- Task objective
How many of the lines below include the word "plate"? Only the number should be given.

================

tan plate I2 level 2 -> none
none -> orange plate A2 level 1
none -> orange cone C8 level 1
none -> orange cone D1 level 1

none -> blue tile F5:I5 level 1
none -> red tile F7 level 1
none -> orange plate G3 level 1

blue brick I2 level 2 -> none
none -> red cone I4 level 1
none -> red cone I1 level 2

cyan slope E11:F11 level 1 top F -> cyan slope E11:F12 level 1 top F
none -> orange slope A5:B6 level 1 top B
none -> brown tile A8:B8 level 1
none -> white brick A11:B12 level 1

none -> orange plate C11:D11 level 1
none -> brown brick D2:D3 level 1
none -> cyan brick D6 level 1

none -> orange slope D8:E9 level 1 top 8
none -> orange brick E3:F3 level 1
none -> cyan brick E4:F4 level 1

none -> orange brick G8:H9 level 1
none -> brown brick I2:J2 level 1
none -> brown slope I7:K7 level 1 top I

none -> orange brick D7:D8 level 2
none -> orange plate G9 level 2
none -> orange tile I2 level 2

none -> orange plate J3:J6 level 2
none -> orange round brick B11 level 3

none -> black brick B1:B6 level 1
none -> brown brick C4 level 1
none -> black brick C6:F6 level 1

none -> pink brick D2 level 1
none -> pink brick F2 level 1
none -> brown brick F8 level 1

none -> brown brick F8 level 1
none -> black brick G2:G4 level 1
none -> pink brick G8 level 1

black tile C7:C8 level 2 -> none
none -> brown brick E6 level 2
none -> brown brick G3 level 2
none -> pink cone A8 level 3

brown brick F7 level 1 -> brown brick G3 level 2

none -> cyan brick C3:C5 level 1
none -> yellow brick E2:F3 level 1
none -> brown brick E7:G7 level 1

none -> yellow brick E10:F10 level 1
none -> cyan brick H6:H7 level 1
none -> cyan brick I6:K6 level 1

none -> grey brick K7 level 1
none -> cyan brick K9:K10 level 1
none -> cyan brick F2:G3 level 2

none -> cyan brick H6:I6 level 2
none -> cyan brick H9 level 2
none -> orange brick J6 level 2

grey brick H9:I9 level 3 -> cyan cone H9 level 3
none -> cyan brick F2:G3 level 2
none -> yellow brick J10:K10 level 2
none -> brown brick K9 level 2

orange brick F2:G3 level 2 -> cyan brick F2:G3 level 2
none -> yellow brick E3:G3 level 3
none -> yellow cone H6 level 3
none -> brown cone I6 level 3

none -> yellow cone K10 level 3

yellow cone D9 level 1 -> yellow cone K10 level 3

================

- Written solution
6